* [RECORDED INFORMATION]:

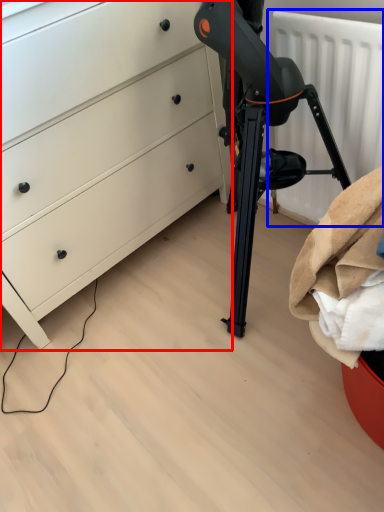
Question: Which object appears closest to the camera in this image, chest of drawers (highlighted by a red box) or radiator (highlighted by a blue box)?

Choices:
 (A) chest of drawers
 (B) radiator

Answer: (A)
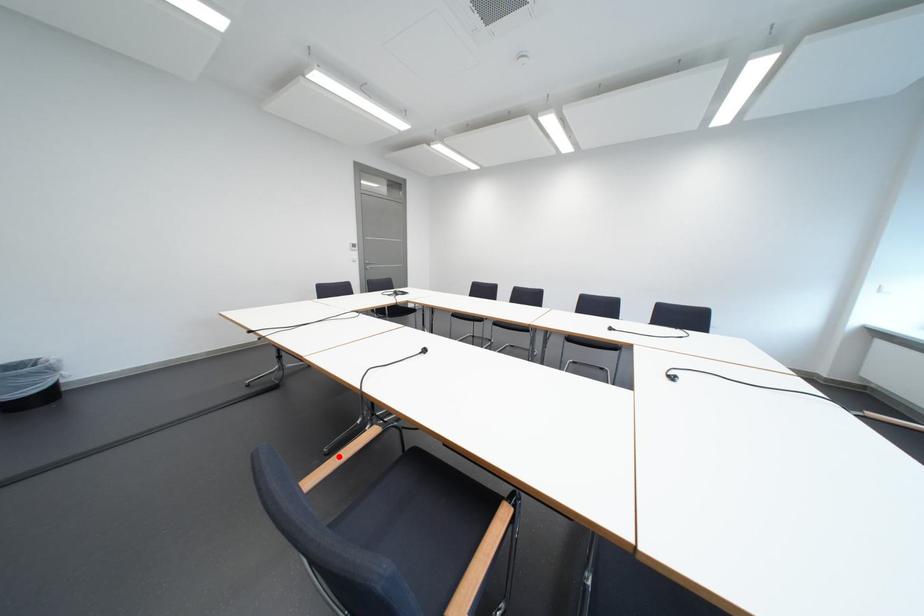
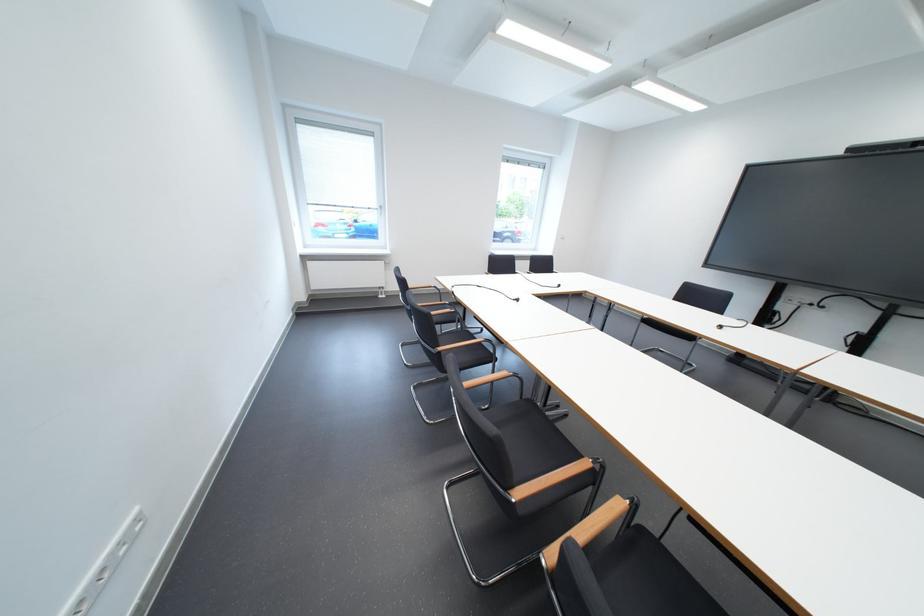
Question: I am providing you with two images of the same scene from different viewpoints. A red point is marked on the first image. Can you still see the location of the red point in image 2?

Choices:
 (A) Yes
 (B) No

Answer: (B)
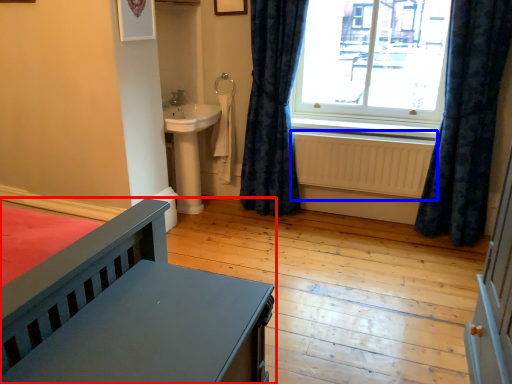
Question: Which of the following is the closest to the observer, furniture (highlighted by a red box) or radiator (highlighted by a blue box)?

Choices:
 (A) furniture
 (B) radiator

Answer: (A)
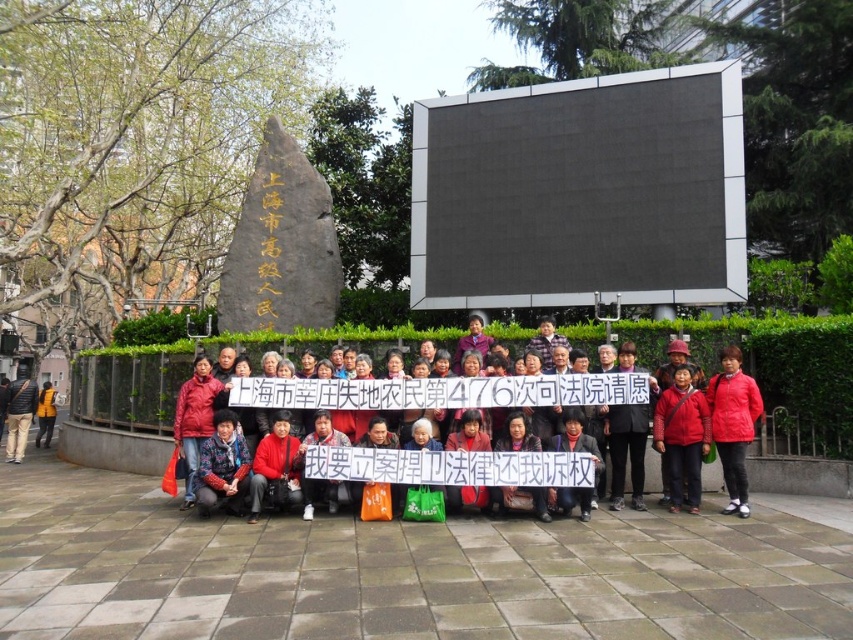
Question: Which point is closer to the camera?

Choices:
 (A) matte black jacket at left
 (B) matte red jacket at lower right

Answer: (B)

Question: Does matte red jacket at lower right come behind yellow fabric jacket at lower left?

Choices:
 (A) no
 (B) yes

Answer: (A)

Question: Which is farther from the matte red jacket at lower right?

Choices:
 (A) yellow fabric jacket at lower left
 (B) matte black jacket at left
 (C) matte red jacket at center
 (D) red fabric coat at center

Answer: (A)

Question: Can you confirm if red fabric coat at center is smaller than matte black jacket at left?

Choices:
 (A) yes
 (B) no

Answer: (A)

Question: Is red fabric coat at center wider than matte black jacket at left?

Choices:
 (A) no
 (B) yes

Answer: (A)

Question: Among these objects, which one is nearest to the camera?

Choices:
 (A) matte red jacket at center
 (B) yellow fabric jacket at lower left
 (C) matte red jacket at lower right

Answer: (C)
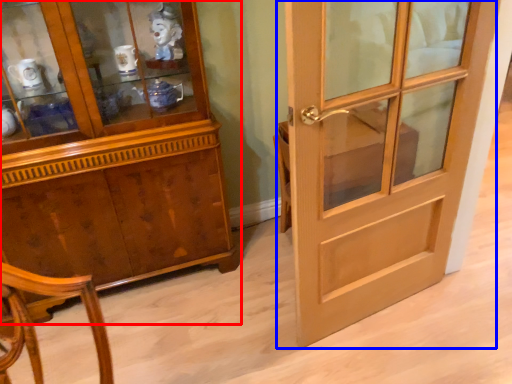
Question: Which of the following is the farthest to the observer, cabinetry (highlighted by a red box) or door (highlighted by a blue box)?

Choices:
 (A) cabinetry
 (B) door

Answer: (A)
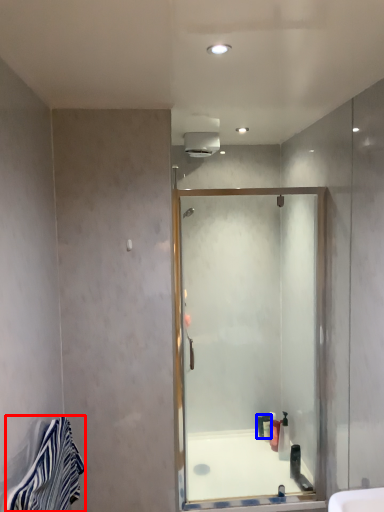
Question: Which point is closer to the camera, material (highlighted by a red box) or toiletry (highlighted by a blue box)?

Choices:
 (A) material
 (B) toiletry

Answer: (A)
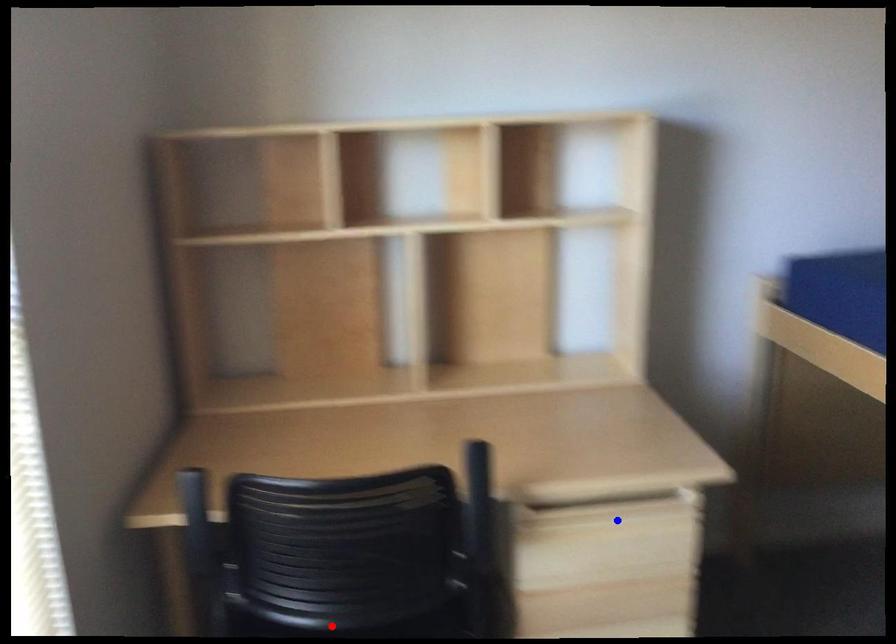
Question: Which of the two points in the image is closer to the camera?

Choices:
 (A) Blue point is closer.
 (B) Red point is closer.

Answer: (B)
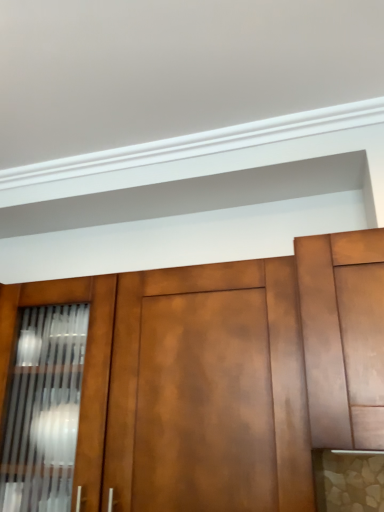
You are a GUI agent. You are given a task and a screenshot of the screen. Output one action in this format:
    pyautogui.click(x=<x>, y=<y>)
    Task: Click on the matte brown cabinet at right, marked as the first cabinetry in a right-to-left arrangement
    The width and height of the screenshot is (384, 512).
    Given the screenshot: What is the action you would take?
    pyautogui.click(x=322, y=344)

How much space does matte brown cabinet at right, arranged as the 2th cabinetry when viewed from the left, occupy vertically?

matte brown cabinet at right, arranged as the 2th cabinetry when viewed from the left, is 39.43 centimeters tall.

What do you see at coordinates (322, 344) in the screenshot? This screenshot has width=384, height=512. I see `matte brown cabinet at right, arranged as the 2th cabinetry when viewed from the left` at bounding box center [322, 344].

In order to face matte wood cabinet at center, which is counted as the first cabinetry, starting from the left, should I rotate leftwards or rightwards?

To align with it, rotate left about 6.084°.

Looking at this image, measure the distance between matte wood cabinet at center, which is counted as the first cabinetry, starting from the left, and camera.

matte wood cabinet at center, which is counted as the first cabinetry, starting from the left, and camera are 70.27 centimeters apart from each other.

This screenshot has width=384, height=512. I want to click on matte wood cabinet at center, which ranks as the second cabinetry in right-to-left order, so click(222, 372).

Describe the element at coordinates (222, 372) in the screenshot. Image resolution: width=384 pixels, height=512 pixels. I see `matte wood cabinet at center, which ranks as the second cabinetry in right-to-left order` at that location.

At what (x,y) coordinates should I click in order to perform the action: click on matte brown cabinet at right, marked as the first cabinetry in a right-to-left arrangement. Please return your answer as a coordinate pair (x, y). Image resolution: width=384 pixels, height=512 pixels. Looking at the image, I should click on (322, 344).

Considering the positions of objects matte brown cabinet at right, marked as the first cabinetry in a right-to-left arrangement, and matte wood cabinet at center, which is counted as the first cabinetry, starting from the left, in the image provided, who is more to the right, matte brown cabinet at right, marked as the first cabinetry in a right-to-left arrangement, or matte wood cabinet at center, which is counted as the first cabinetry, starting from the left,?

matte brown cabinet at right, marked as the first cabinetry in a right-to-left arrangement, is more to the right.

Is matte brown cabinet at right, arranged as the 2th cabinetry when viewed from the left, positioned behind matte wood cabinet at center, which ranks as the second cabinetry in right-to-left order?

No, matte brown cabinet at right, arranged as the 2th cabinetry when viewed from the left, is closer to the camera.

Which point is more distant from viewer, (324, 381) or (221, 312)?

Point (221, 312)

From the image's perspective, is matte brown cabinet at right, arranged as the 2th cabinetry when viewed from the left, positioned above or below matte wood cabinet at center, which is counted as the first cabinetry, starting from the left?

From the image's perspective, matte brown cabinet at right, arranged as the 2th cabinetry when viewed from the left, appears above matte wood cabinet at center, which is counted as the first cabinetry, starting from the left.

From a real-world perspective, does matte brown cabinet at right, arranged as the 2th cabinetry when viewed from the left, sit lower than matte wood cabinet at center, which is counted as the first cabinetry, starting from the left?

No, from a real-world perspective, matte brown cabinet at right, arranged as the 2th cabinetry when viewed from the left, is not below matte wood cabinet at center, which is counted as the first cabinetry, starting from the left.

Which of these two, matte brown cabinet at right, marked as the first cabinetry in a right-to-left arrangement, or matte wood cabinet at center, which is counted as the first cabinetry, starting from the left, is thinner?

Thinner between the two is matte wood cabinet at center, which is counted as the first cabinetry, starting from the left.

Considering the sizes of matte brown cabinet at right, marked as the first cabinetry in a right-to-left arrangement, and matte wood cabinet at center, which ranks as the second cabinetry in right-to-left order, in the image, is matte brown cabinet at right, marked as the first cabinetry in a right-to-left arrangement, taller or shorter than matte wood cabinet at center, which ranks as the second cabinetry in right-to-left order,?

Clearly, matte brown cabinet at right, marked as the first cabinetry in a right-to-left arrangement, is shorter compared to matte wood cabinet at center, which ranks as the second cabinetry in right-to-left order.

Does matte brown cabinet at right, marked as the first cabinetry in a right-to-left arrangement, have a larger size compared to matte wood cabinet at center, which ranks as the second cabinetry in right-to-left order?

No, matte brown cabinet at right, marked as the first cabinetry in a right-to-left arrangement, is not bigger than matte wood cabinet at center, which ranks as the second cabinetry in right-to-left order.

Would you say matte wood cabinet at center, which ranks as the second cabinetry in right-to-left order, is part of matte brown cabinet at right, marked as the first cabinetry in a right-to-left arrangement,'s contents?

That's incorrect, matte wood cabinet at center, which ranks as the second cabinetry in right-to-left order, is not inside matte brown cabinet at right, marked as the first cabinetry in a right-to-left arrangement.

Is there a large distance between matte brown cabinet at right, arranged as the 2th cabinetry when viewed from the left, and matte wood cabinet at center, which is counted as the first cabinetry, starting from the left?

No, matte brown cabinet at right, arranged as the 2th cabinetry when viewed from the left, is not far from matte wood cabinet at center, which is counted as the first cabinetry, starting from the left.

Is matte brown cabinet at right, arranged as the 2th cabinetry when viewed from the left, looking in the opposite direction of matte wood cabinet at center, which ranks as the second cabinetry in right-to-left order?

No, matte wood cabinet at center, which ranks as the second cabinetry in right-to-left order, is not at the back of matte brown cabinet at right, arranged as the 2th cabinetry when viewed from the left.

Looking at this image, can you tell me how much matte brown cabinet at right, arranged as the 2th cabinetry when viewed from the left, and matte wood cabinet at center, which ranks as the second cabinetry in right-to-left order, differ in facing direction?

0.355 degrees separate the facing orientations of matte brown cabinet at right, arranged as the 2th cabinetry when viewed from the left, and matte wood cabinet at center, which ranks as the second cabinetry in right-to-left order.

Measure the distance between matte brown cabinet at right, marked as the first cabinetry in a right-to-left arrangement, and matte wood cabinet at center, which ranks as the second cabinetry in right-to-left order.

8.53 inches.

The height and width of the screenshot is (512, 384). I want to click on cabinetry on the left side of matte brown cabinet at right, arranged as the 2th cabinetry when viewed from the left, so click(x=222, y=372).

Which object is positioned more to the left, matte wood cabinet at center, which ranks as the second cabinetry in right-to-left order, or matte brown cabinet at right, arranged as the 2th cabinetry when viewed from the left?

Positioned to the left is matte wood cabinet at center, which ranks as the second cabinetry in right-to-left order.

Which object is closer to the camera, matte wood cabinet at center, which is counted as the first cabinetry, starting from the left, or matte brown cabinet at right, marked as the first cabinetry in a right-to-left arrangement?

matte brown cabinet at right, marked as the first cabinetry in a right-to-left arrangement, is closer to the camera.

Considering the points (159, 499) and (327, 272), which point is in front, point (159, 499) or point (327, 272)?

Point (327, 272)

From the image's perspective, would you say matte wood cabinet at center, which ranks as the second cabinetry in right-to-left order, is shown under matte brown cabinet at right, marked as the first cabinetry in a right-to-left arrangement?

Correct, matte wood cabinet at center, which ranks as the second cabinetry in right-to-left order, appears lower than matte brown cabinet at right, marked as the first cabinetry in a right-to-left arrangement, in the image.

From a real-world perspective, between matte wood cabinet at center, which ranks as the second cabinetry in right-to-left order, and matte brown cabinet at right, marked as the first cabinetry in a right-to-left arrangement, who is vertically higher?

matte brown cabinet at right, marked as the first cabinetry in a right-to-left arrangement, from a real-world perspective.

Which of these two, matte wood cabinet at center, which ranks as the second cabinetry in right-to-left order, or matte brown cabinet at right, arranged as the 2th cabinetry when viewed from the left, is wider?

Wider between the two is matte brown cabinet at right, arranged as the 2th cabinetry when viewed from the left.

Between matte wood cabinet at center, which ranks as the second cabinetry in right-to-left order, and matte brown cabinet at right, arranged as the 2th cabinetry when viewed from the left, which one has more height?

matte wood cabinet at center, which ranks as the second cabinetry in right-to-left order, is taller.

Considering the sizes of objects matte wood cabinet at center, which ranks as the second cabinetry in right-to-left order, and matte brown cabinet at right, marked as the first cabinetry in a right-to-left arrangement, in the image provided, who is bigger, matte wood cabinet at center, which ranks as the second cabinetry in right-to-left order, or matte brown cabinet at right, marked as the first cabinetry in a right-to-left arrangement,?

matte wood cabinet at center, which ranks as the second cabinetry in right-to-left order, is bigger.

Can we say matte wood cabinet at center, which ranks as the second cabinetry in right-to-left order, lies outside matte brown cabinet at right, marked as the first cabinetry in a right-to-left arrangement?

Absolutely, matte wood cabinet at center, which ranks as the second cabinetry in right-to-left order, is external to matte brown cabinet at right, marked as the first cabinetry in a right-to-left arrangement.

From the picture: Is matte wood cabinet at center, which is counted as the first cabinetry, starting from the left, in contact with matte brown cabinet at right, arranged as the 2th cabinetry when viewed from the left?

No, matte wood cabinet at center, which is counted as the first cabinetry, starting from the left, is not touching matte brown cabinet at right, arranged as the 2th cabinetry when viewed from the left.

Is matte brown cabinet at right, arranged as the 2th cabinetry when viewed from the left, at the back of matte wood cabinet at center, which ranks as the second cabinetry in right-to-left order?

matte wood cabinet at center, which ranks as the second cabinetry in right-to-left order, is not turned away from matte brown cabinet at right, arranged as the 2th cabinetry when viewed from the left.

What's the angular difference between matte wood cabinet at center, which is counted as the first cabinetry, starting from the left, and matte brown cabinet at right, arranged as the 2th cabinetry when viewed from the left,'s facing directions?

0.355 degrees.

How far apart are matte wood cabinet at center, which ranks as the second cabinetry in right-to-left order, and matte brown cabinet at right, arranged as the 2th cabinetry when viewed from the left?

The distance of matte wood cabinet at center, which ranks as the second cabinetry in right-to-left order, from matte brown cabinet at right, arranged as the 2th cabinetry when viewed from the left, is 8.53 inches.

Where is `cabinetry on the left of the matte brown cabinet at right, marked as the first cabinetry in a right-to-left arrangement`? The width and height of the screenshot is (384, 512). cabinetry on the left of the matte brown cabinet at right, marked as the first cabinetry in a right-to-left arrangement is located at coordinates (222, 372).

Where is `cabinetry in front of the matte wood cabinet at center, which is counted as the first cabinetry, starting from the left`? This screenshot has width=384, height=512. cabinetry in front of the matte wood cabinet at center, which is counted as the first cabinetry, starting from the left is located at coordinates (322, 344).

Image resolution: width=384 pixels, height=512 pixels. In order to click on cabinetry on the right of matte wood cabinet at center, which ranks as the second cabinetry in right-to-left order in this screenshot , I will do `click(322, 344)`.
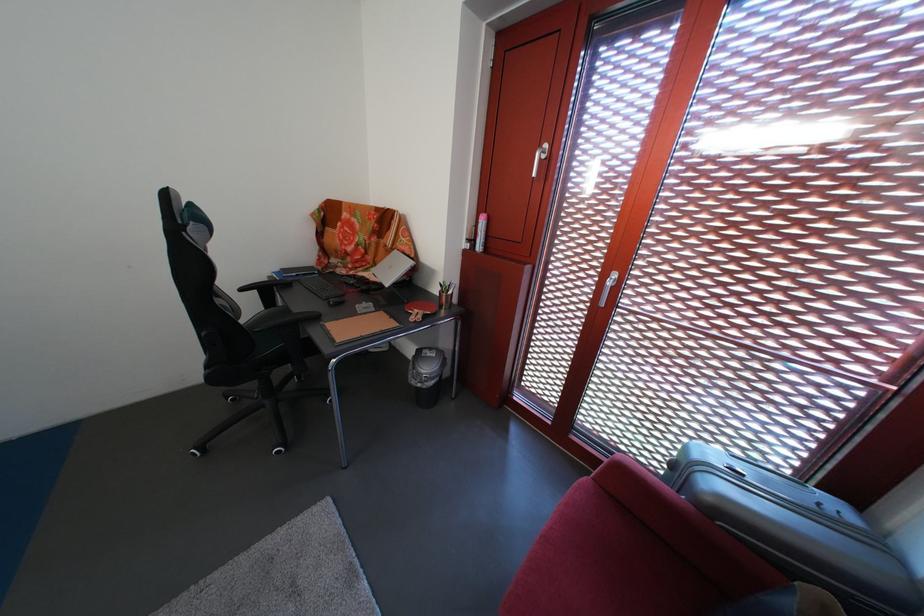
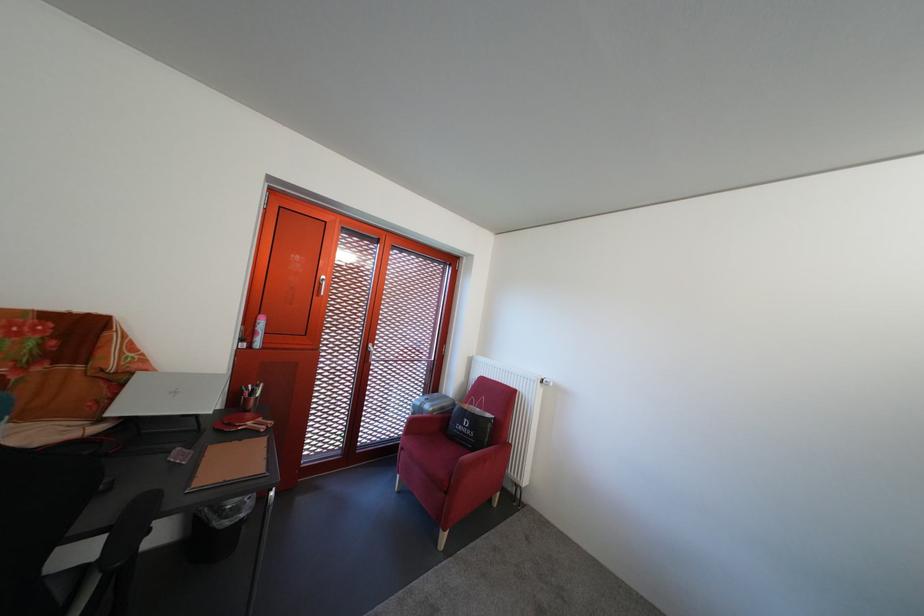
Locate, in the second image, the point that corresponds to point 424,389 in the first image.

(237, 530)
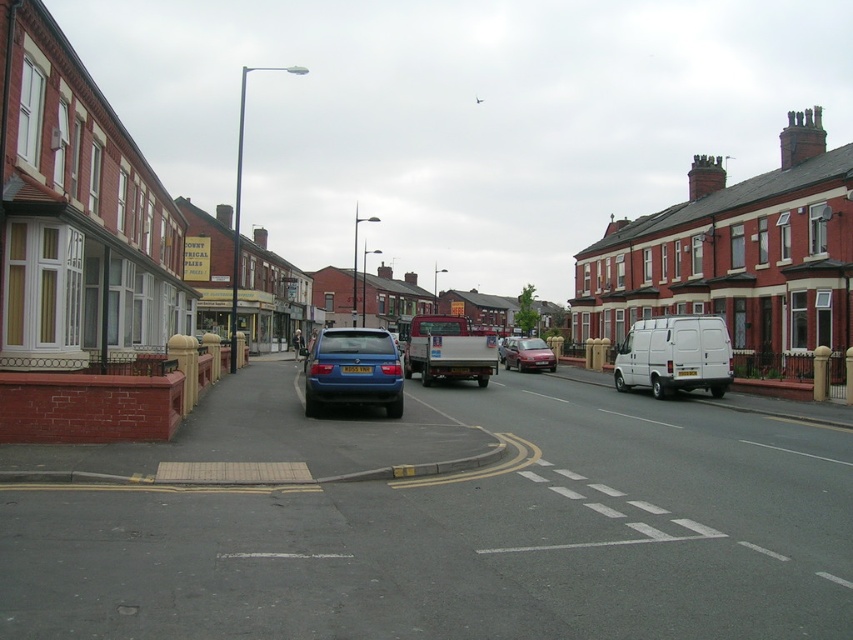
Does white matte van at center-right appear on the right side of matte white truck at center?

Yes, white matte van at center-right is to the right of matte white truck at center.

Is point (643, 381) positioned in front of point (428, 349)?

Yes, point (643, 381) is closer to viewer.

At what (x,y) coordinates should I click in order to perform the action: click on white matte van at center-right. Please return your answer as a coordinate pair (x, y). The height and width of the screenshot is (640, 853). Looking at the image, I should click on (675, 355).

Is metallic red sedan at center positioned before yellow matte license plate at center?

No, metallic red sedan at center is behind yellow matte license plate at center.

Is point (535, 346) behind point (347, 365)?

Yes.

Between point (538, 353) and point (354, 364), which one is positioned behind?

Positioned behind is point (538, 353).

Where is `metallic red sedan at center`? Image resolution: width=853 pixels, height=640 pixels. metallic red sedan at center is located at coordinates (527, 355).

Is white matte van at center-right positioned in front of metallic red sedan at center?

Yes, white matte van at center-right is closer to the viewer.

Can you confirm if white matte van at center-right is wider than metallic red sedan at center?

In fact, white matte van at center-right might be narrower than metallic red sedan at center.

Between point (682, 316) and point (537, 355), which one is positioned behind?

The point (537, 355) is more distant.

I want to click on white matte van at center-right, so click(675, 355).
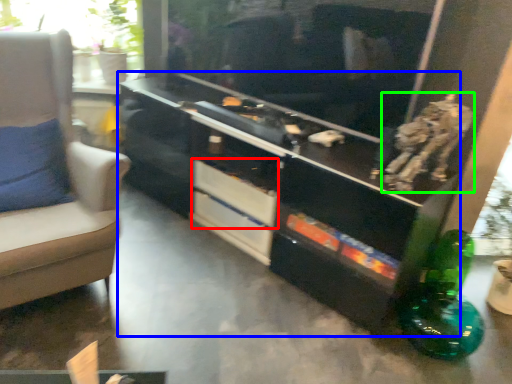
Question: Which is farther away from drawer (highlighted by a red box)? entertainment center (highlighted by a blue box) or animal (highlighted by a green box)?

* [TASK INSTRUCTIONS]: Copy out, word for word, the lines starting with the one that contains "From the image's perspective, is" and going on through the one that contains "Considering the sizes of matte", including both of those lines.

* [RESPONSE TO THE TASK]:
From the image's perspective, is matte brown cabinet at right, arranged as the 2th cabinetry when viewed from the left, positioned above or below matte wood cabinet at center, which is counted as the first cabinetry, starting from the left?

From the image's perspective, matte brown cabinet at right, arranged as the 2th cabinetry when viewed from the left, appears above matte wood cabinet at center, which is counted as the first cabinetry, starting from the left.

From a real-world perspective, does matte brown cabinet at right, arranged as the 2th cabinetry when viewed from the left, sit lower than matte wood cabinet at center, which is counted as the first cabinetry, starting from the left?

No, from a real-world perspective, matte brown cabinet at right, arranged as the 2th cabinetry when viewed from the left, is not below matte wood cabinet at center, which is counted as the first cabinetry, starting from the left.

Which of these two, matte brown cabinet at right, marked as the first cabinetry in a right-to-left arrangement, or matte wood cabinet at center, which is counted as the first cabinetry, starting from the left, is thinner?

Thinner between the two is matte wood cabinet at center, which is counted as the first cabinetry, starting from the left.

Considering the sizes of matte brown cabinet at right, marked as the first cabinetry in a right-to-left arrangement, and matte wood cabinet at center, which ranks as the second cabinetry in right-to-left order, in the image, is matte brown cabinet at right, marked as the first cabinetry in a right-to-left arrangement, taller or shorter than matte wood cabinet at center, which ranks as the second cabinetry in right-to-left order,?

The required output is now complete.